Print all records exactly, leaving nothing out.

(Beginning of GIVEN DATA)

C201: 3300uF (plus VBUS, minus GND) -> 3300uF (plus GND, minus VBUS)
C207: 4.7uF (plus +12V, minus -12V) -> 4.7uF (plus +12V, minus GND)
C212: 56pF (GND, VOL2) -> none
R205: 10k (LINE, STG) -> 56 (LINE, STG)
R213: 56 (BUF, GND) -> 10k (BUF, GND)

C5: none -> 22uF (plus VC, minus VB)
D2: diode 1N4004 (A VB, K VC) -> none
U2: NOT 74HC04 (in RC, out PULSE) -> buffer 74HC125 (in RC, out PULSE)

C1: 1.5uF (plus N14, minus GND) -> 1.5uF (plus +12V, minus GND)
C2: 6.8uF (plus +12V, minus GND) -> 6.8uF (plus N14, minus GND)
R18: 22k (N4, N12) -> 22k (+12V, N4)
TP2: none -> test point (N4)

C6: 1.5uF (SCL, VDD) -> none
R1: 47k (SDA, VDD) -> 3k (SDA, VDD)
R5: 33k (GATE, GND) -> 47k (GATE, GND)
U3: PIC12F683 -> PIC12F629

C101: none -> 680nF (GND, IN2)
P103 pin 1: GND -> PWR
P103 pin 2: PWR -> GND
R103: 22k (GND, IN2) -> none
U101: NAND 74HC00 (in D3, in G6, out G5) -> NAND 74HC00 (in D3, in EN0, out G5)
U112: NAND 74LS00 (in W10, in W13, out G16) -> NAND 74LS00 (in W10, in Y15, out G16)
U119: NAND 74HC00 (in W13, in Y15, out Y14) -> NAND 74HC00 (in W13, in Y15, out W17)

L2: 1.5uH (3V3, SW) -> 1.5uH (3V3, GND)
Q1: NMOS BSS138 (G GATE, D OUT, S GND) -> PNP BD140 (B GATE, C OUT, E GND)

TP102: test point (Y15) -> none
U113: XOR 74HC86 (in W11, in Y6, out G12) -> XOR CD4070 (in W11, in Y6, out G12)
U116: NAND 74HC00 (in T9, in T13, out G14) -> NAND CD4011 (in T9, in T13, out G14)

(End of GIVEN DATA)

ANSWER AREA
C201: 3300uF (plus VBUS, minus GND) -> 3300uF (plus GND, minus VBUS)
C207: 4.7uF (plus +12V, minus -12V) -> 4.7uF (plus +12V, minus GND)
C212: 56pF (GND, VOL2) -> none
R205: 10k (LINE, STG) -> 56 (LINE, STG)
R213: 56 (BUF, GND) -> 10k (BUF, GND)

C5: none -> 22uF (plus VC, minus VB)
D2: diode 1N4004 (A VB, K VC) -> none
U2: NOT 74HC04 (in RC, out PULSE) -> buffer 74HC125 (in RC, out PULSE)

C1: 1.5uF (plus N14, minus GND) -> 1.5uF (plus +12V, minus GND)
C2: 6.8uF (plus +12V, minus GND) -> 6.8uF (plus N14, minus GND)
R18: 22k (N4, N12) -> 22k (+12V, N4)
TP2: none -> test point (N4)

C6: 1.5uF (SCL, VDD) -> none
R1: 47k (SDA, VDD) -> 3k (SDA, VDD)
R5: 33k (GATE, GND) -> 47k (GATE, GND)
U3: PIC12F683 -> PIC12F629

C101: none -> 680nF (GND, IN2)
P103 pin 1: GND -> PWR
P103 pin 2: PWR -> GND
R103: 22k (GND, IN2) -> none
U101: NAND 74HC00 (in D3, in G6, out G5) -> NAND 74HC00 (in D3, in EN0, out G5)
U112: NAND 74LS00 (in W10, in W13, out G16) -> NAND 74LS00 (in W10, in Y15, out G16)
U119: NAND 74HC00 (in W13, in Y15, out Y14) -> NAND 74HC00 (in W13, in Y15, out W17)

L2: 1.5uH (3V3, SW) -> 1.5uH (3V3, GND)
Q1: NMOS BSS138 (G GATE, D OUT, S GND) -> PNP BD140 (B GATE, C OUT, E GND)

TP102: test point (Y15) -> none
U113: XOR 74HC86 (in W11, in Y6, out G12) -> XOR CD4070 (in W11, in Y6, out G12)
U116: NAND 74HC00 (in T9, in T13, out G14) -> NAND CD4011 (in T9, in T13, out G14)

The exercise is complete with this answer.